(Object state change records)
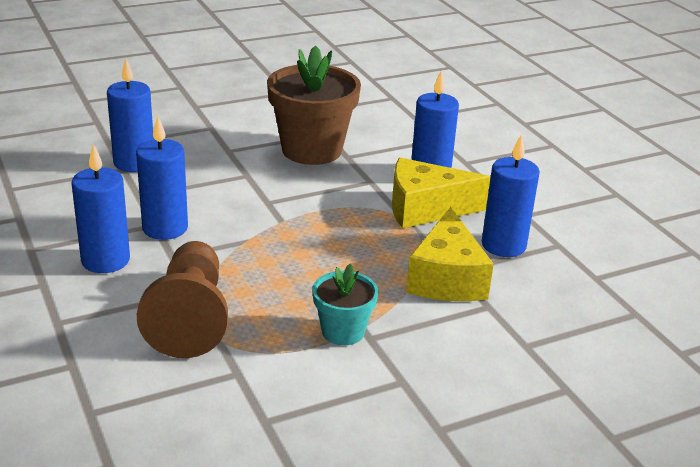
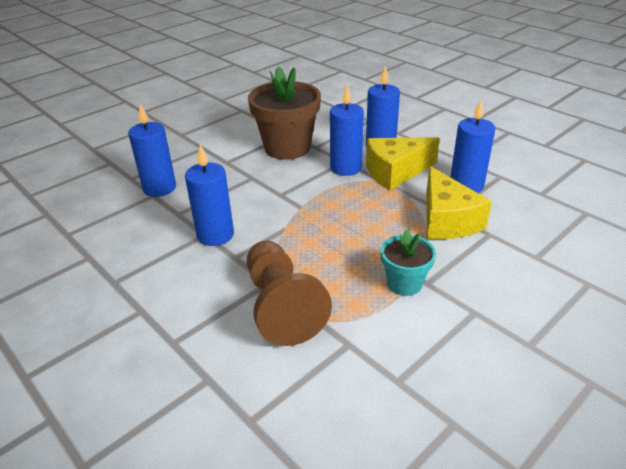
camera: 15 degrees left, 5 degrees up
blue candle [71,144,130,273] -> blue candle moved to [330,85,364,176]

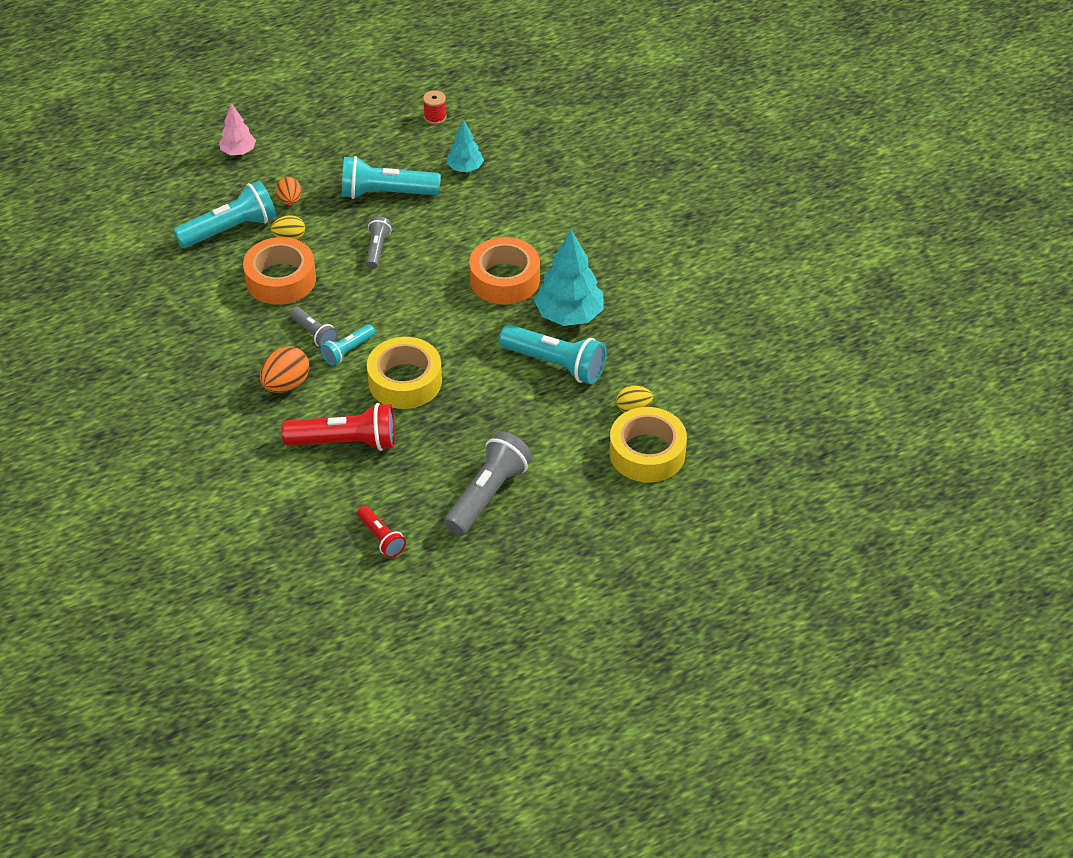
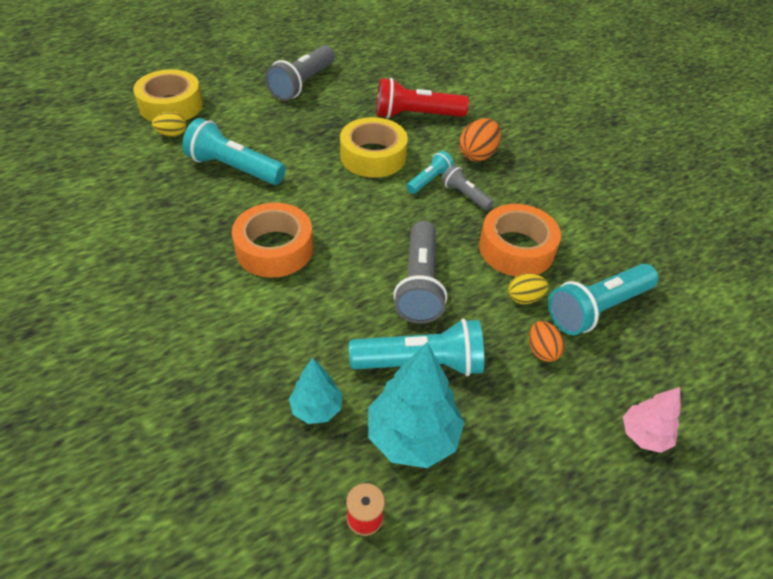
camera: 175 degrees right, 0 degrees up
red flashlight [357,506,406,558] -> none
grey flashlight [366,216,392,269] -> grey flashlight [393,221,447,323], size x1.81
turquoise tree [534,230,604,326] -> turquoise tree moved to [368,342,464,468]

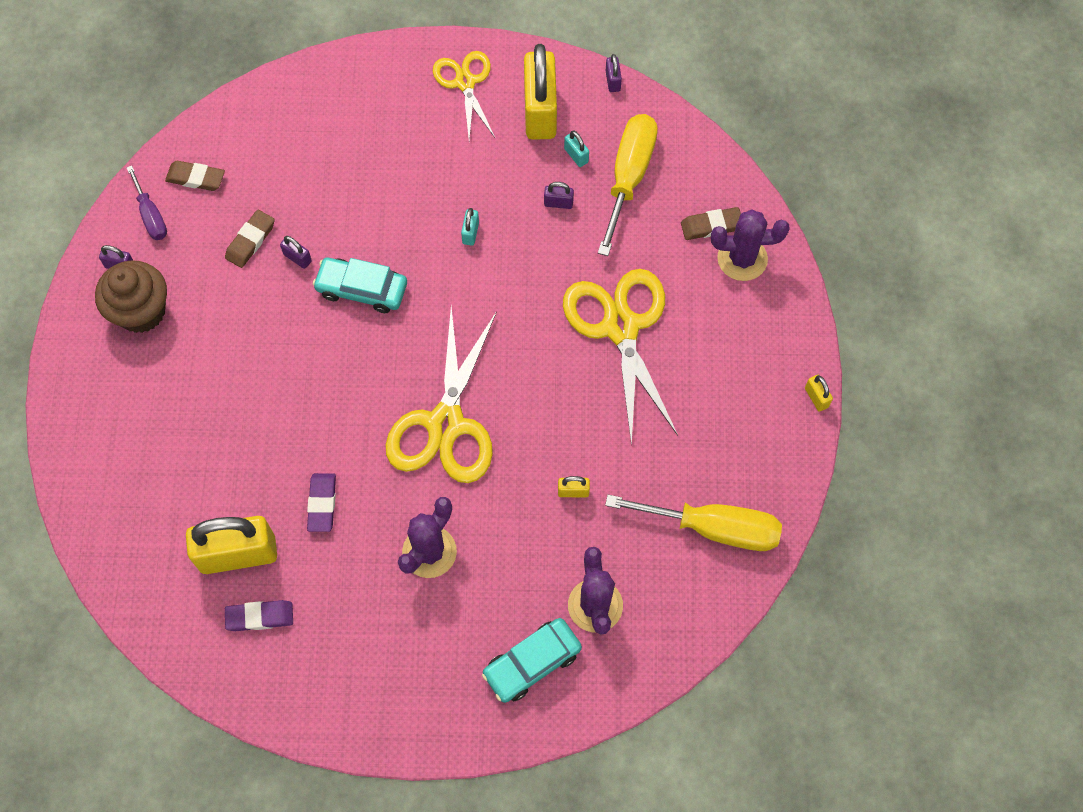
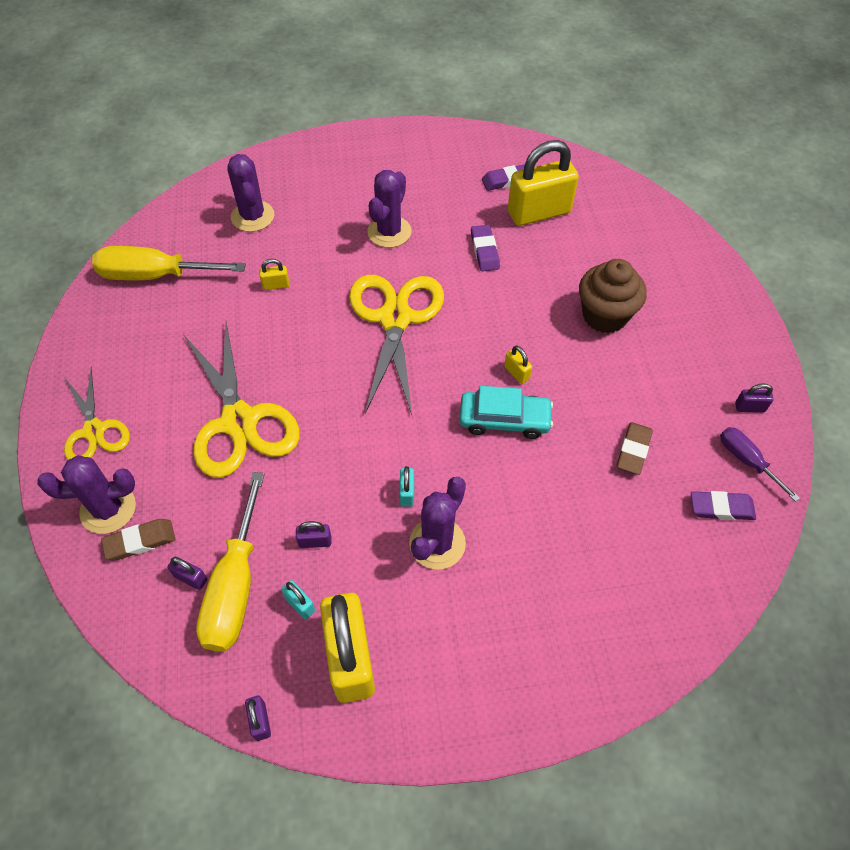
camera: 170 degrees right, 10 degrees down
brown cupcake [95,260,167,333] -> brown cupcake moved to [579,259,647,333]
brown eraser [165,161,225,191] -> purple eraser [691,491,756,520]
purple padlock [280,236,312,269] -> purple padlock moved to [168,557,207,590]
yellow scissors [433,51,495,140] -> yellow scissors moved to [64,368,130,460]
turquoise car [482,618,582,703] -> none
yellow padlock [805,375,833,412] -> yellow padlock moved to [504,346,532,384]
none -> purple cactus [409,477,466,570]

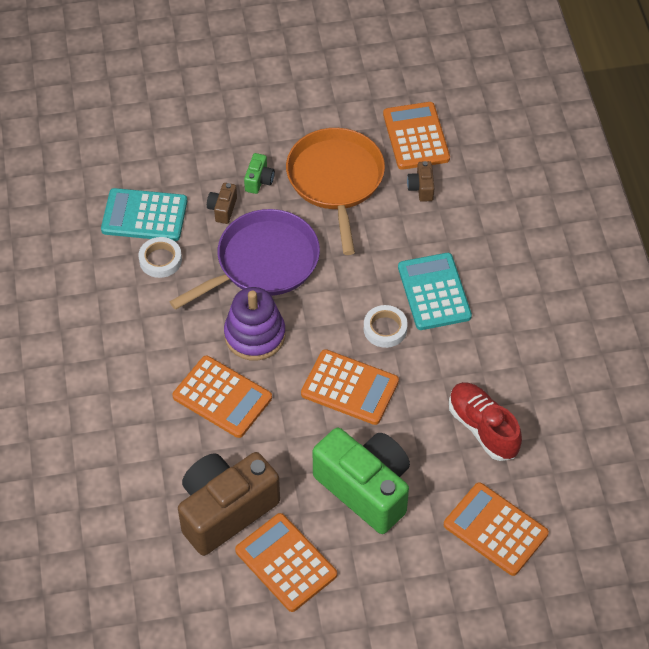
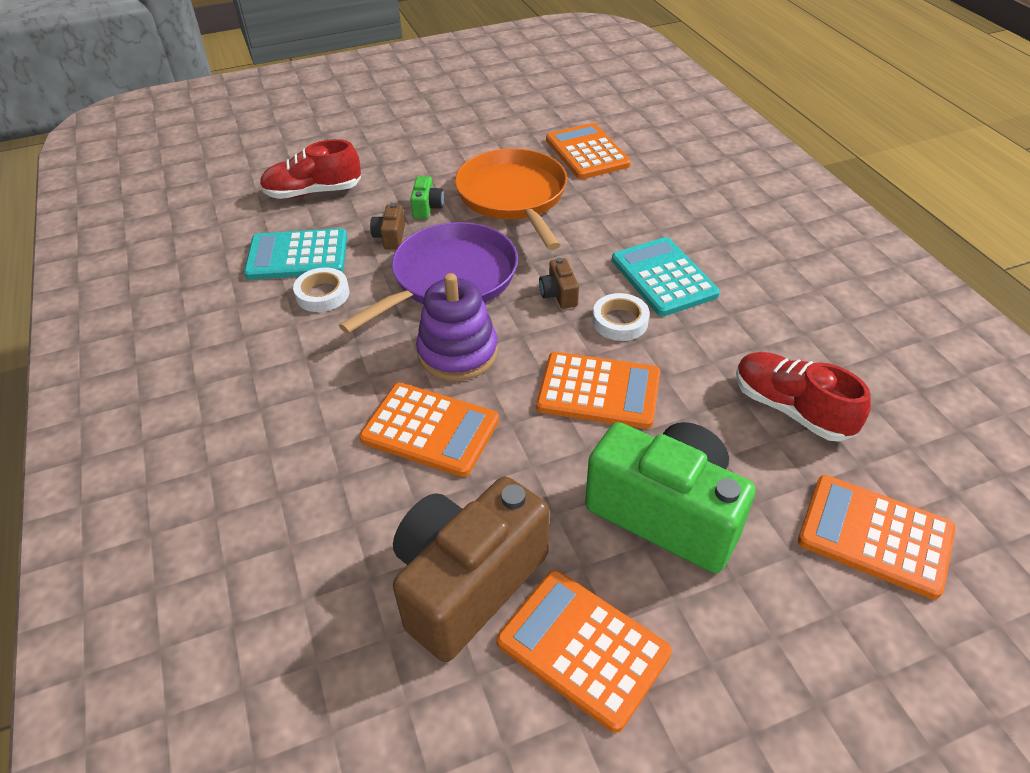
camera: 10 degrees left, 10 degrees down
brown camera [407,161,434,202] -> brown camera moved to [539,258,579,309]
none -> red shoe [260,139,361,199]

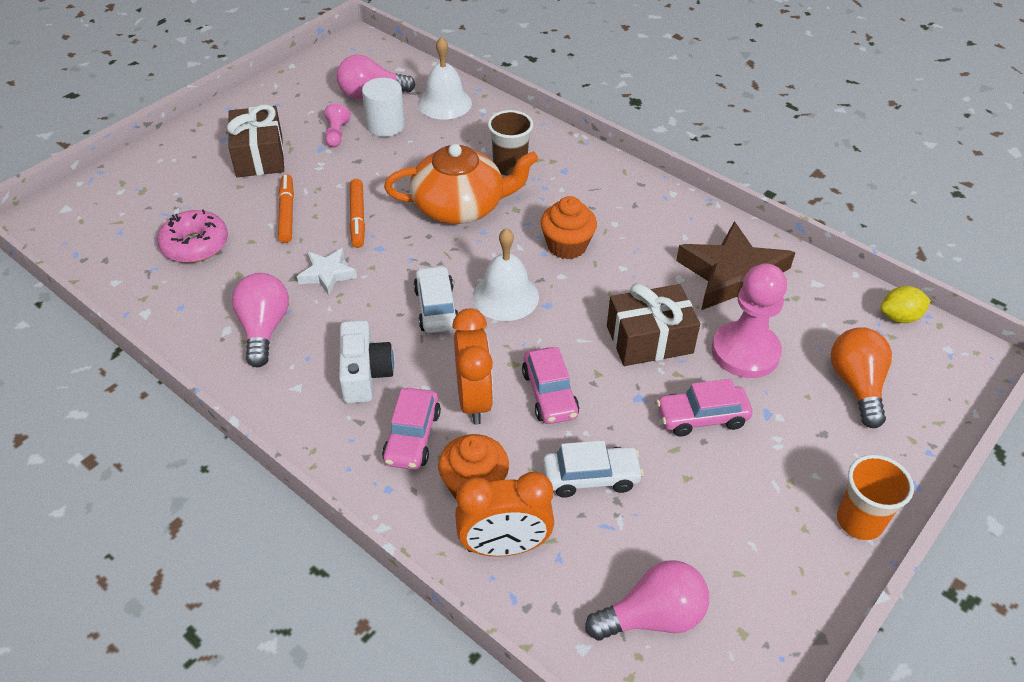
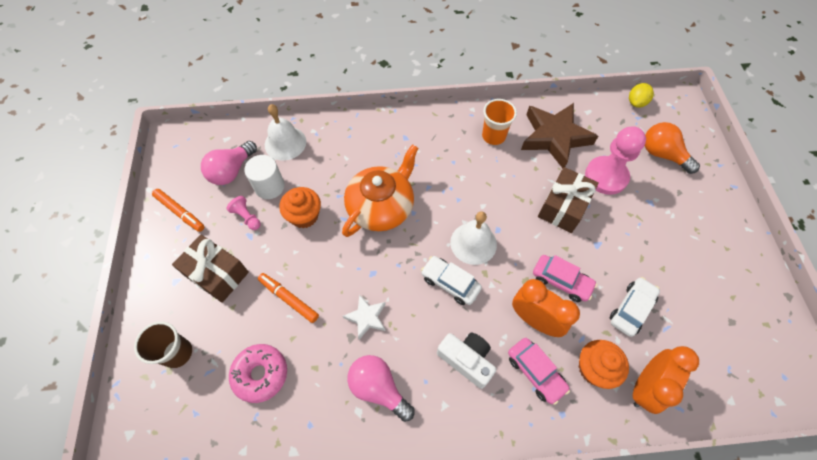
camera: 45 degrees left, 15 degrees up
orange marker [350,179,365,248] -> orange marker moved to [152,189,204,232]
brown cup [488,110,533,176] -> brown cup moved to [134,321,192,368]
orange cupcake [540,196,597,259] -> orange cupcake moved to [279,187,321,228]
pink light bulb [585,560,709,640] -> none
pink car [656,379,753,436] -> none
orange cup [837,455,914,540] -> orange cup moved to [482,99,517,145]

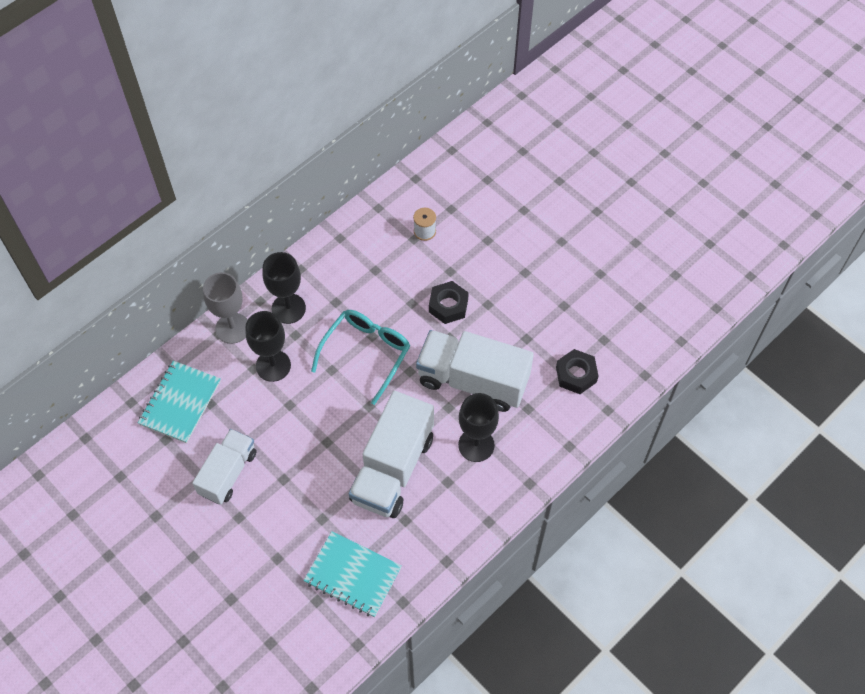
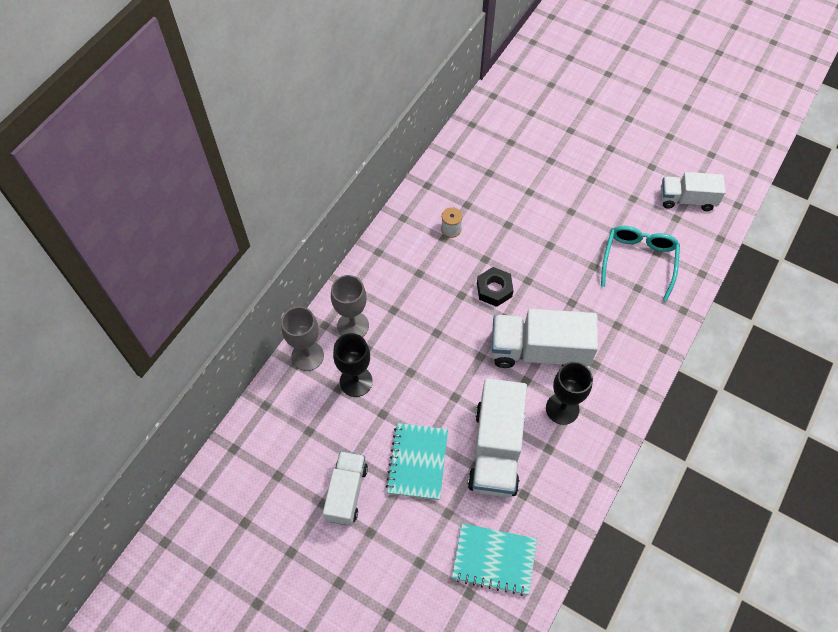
camera: 15 degrees left, 0 degrees up
turquoise notebook [138,361,221,443] -> turquoise notebook moved to [385,423,448,500]
black goblet [263,252,306,324] -> grey goblet [331,275,369,337]
turquoise glasses [311,310,410,405] -> turquoise glasses moved to [601,226,680,301]
black nut [556,349,598,394] -> none
none -> white truck [661,172,726,211]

Aim of the exercise :: Lines from the one containing "black goblet [263,252,306,324]" through the final line of the entries are the only ones to print, and each must match exactly.

Answer space ::
black goblet [263,252,306,324] -> grey goblet [331,275,369,337]
turquoise glasses [311,310,410,405] -> turquoise glasses moved to [601,226,680,301]
black nut [556,349,598,394] -> none
none -> white truck [661,172,726,211]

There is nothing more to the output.